[The task] The line containing "JOY pin VRX: TX -> A0" and every line after it, through the end of the records below, are to be reproduced exactly, with the pictures left out.

(Provided records)

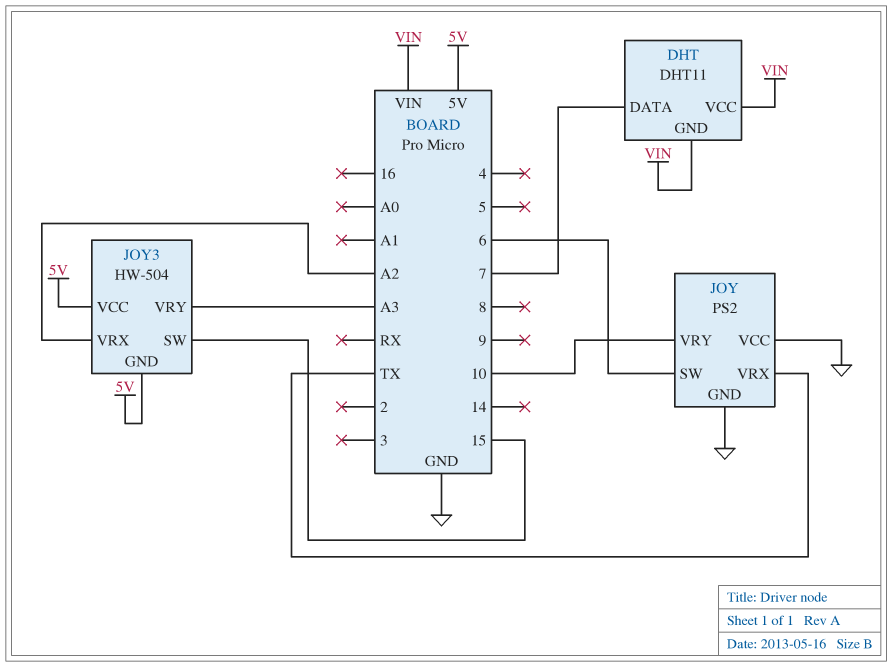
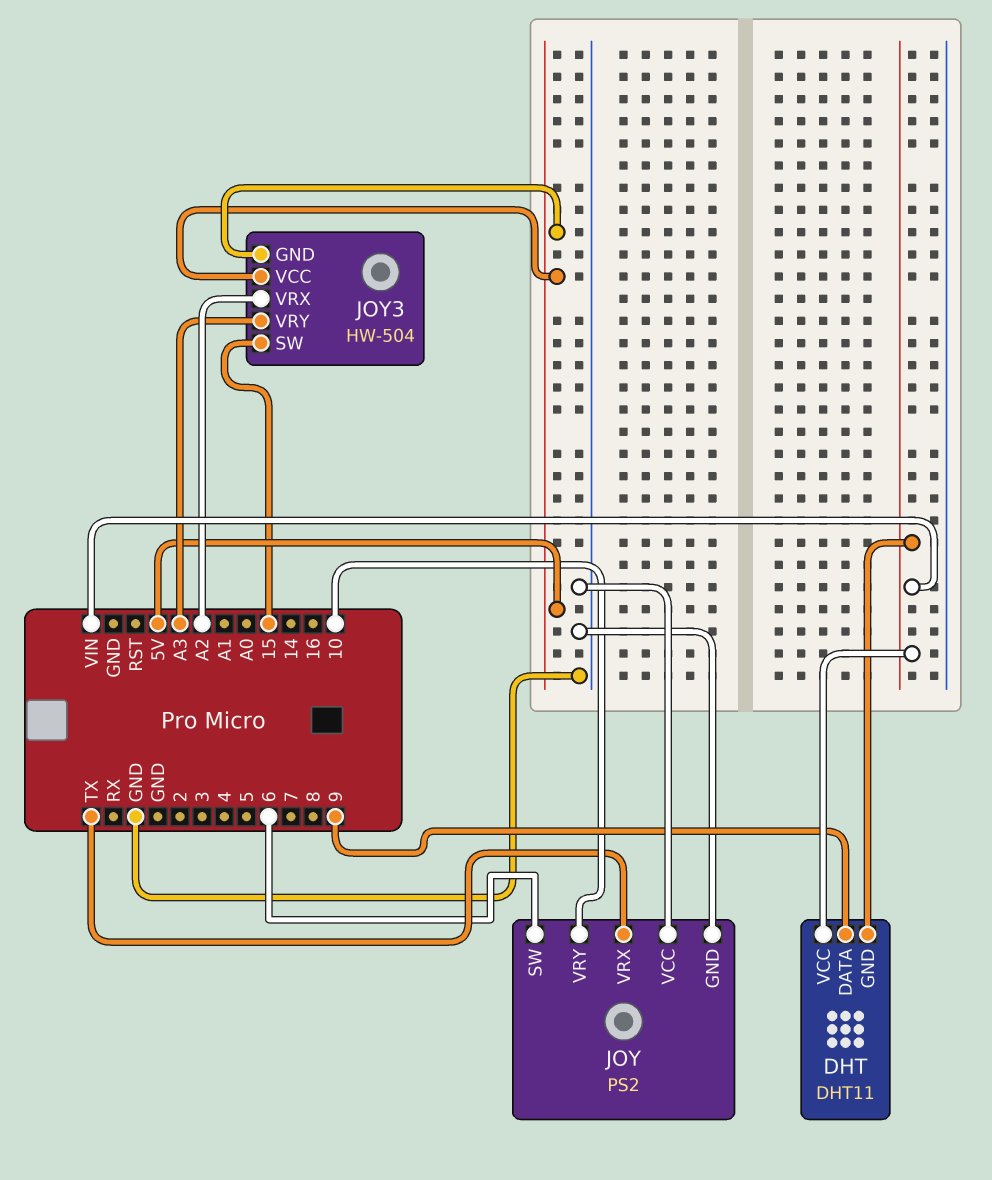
DHT pin DATA: 7 -> 9

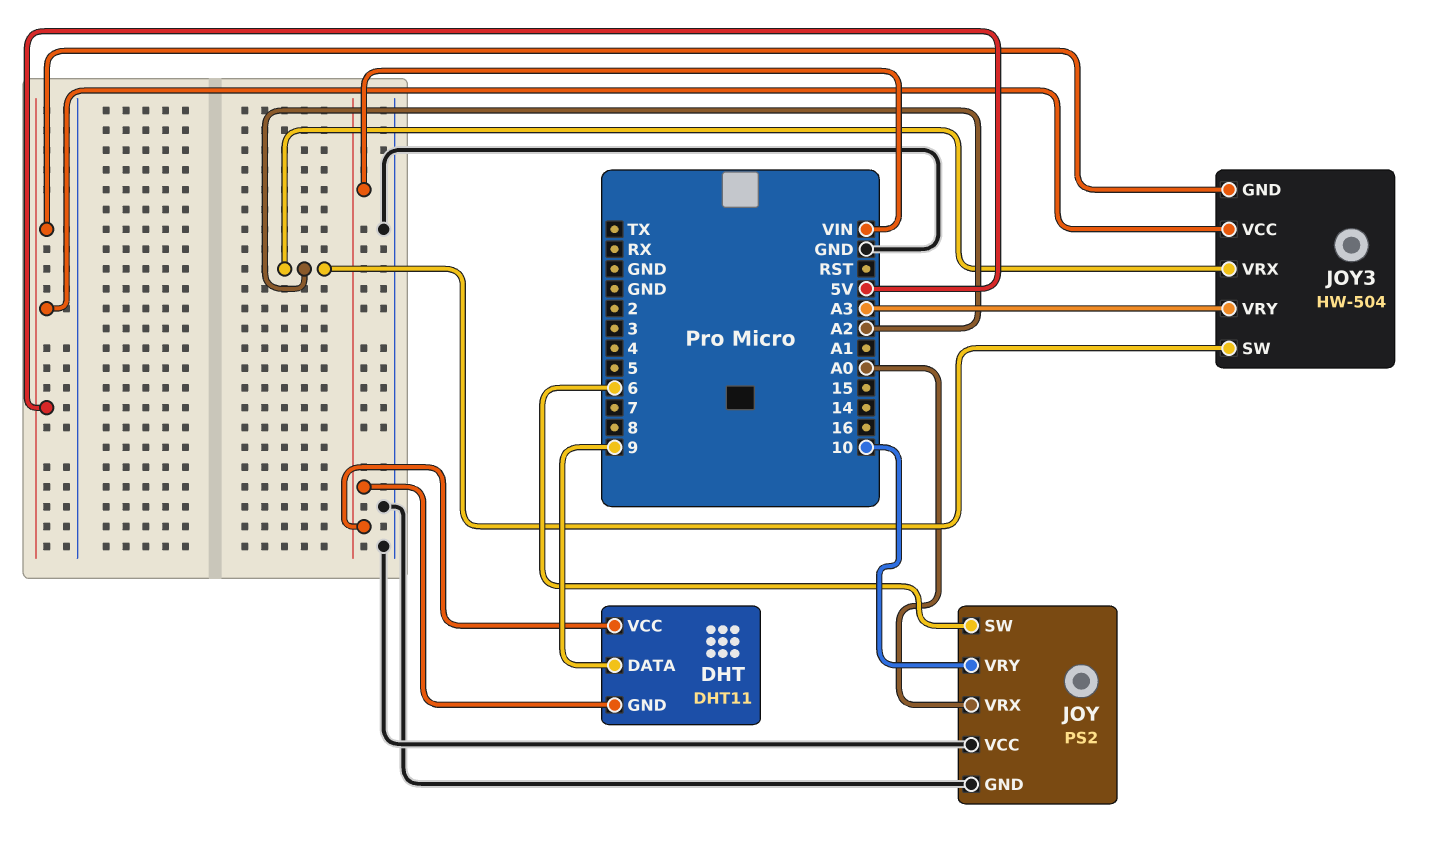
JOY pin VRX: TX -> A0
JOY3 pin SW: 15 -> A2

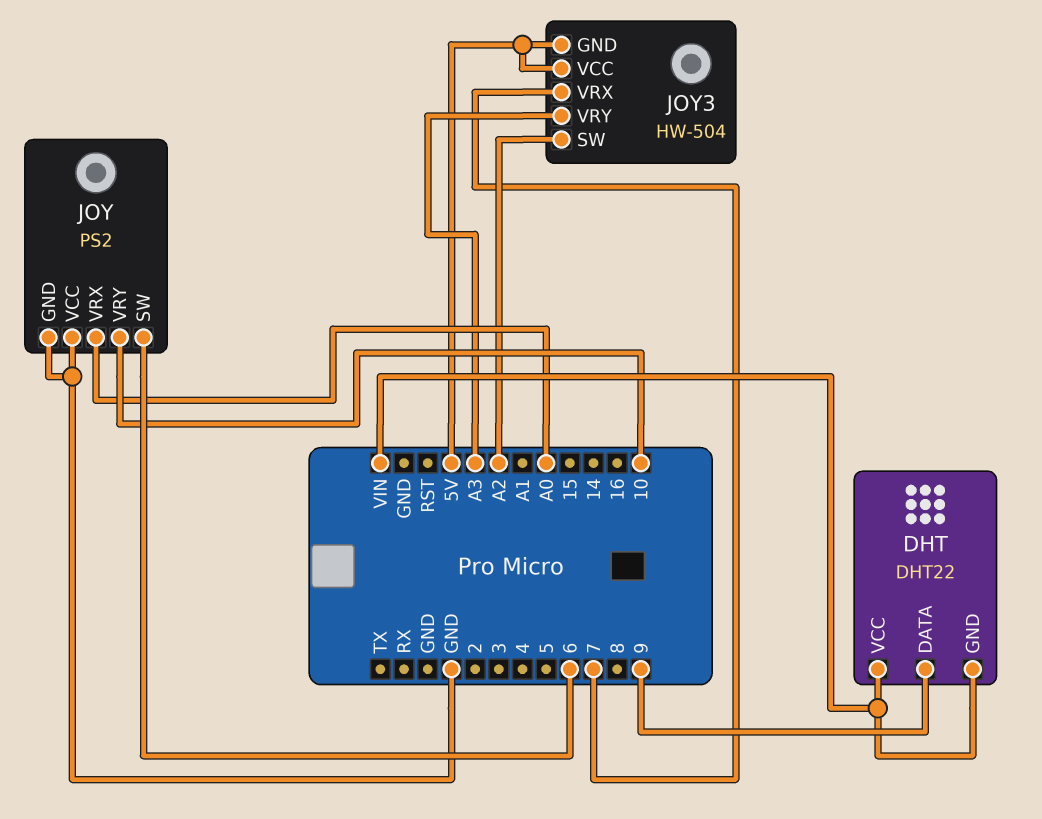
DHT: DHT11 -> DHT22
JOY3 pin VRX: A2 -> 7

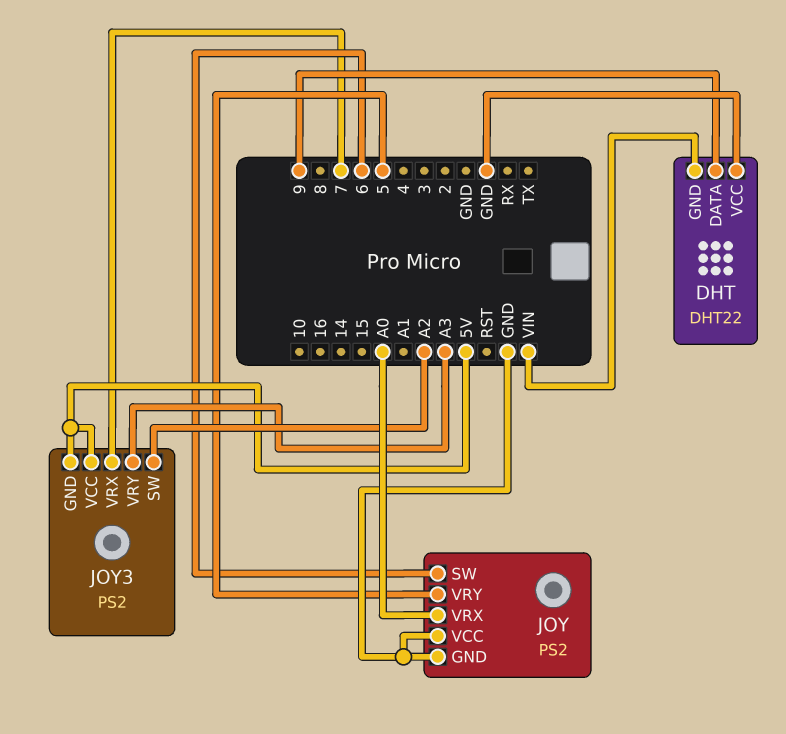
DHT pin VCC: VIN -> GND
JOY pin VRY: 10 -> 5
JOY3: HW-504 -> PS2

(End Provided records)

[Task solution]
JOY pin VRX: TX -> A0
JOY3 pin SW: 15 -> A2

DHT: DHT11 -> DHT22
JOY3 pin VRX: A2 -> 7

DHT pin VCC: VIN -> GND
JOY pin VRY: 10 -> 5
JOY3: HW-504 -> PS2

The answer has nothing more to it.